DATA FOR THE TASK:
[Start of Attachment]
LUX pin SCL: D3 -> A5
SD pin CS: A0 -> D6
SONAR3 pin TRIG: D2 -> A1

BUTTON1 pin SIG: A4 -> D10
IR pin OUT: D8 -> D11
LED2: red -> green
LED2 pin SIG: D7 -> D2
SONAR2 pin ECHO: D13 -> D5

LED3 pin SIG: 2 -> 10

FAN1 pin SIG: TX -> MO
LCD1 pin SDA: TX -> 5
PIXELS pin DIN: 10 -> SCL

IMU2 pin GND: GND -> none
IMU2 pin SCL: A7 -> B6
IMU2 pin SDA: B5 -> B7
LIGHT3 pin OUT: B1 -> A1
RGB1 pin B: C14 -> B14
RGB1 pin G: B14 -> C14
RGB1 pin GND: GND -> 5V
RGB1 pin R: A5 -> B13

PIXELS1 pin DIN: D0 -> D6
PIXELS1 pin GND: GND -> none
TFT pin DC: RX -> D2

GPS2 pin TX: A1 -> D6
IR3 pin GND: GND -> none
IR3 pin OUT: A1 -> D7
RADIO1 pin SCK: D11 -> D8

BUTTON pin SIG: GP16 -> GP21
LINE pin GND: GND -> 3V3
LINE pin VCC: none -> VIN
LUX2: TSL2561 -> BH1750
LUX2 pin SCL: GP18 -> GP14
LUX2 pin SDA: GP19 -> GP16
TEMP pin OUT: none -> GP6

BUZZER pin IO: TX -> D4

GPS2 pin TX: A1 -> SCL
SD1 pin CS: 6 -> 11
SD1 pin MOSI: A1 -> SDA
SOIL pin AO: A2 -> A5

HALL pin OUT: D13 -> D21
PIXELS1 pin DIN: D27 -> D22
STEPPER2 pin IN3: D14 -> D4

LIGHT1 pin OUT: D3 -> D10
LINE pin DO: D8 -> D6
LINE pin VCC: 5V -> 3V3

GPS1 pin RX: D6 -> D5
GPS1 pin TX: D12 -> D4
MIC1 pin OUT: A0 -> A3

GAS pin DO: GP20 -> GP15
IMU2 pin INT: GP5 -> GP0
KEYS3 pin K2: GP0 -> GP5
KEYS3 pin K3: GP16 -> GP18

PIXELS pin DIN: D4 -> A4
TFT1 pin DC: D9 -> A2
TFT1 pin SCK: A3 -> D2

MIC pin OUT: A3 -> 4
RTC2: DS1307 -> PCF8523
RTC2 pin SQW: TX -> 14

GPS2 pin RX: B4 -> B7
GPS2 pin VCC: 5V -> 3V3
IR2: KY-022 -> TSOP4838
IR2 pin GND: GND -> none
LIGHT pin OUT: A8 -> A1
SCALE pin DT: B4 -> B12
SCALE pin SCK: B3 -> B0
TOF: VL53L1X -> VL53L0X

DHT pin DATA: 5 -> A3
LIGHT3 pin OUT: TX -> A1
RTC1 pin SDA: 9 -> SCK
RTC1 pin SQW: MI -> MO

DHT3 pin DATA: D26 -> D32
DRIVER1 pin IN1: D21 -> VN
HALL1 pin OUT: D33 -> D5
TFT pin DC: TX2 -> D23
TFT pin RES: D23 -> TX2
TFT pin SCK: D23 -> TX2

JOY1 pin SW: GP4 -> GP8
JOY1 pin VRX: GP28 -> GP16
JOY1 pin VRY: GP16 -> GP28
[End of Attachment]
TASK STATEMENT:
Each record should be repeated in full, exactly as it is written.

REPLY TO THE TASK:
LUX pin SCL: D3 -> A5
SD pin CS: A0 -> D6
SONAR3 pin TRIG: D2 -> A1

BUTTON1 pin SIG: A4 -> D10
IR pin OUT: D8 -> D11
LED2: red -> green
LED2 pin SIG: D7 -> D2
SONAR2 pin ECHO: D13 -> D5

LED3 pin SIG: 2 -> 10

FAN1 pin SIG: TX -> MO
LCD1 pin SDA: TX -> 5
PIXELS pin DIN: 10 -> SCL

IMU2 pin GND: GND -> none
IMU2 pin SCL: A7 -> B6
IMU2 pin SDA: B5 -> B7
LIGHT3 pin OUT: B1 -> A1
RGB1 pin B: C14 -> B14
RGB1 pin G: B14 -> C14
RGB1 pin GND: GND -> 5V
RGB1 pin R: A5 -> B13

PIXELS1 pin DIN: D0 -> D6
PIXELS1 pin GND: GND -> none
TFT pin DC: RX -> D2

GPS2 pin TX: A1 -> D6
IR3 pin GND: GND -> none
IR3 pin OUT: A1 -> D7
RADIO1 pin SCK: D11 -> D8

BUTTON pin SIG: GP16 -> GP21
LINE pin GND: GND -> 3V3
LINE pin VCC: none -> VIN
LUX2: TSL2561 -> BH1750
LUX2 pin SCL: GP18 -> GP14
LUX2 pin SDA: GP19 -> GP16
TEMP pin OUT: none -> GP6

BUZZER pin IO: TX -> D4

GPS2 pin TX: A1 -> SCL
SD1 pin CS: 6 -> 11
SD1 pin MOSI: A1 -> SDA
SOIL pin AO: A2 -> A5

HALL pin OUT: D13 -> D21
PIXELS1 pin DIN: D27 -> D22
STEPPER2 pin IN3: D14 -> D4

LIGHT1 pin OUT: D3 -> D10
LINE pin DO: D8 -> D6
LINE pin VCC: 5V -> 3V3

GPS1 pin RX: D6 -> D5
GPS1 pin TX: D12 -> D4
MIC1 pin OUT: A0 -> A3

GAS pin DO: GP20 -> GP15
IMU2 pin INT: GP5 -> GP0
KEYS3 pin K2: GP0 -> GP5
KEYS3 pin K3: GP16 -> GP18

PIXELS pin DIN: D4 -> A4
TFT1 pin DC: D9 -> A2
TFT1 pin SCK: A3 -> D2

MIC pin OUT: A3 -> 4
RTC2: DS1307 -> PCF8523
RTC2 pin SQW: TX -> 14

GPS2 pin RX: B4 -> B7
GPS2 pin VCC: 5V -> 3V3
IR2: KY-022 -> TSOP4838
IR2 pin GND: GND -> none
LIGHT pin OUT: A8 -> A1
SCALE pin DT: B4 -> B12
SCALE pin SCK: B3 -> B0
TOF: VL53L1X -> VL53L0X

DHT pin DATA: 5 -> A3
LIGHT3 pin OUT: TX -> A1
RTC1 pin SDA: 9 -> SCK
RTC1 pin SQW: MI -> MO

DHT3 pin DATA: D26 -> D32
DRIVER1 pin IN1: D21 -> VN
HALL1 pin OUT: D33 -> D5
TFT pin DC: TX2 -> D23
TFT pin RES: D23 -> TX2
TFT pin SCK: D23 -> TX2

JOY1 pin SW: GP4 -> GP8
JOY1 pin VRX: GP28 -> GP16
JOY1 pin VRY: GP16 -> GP28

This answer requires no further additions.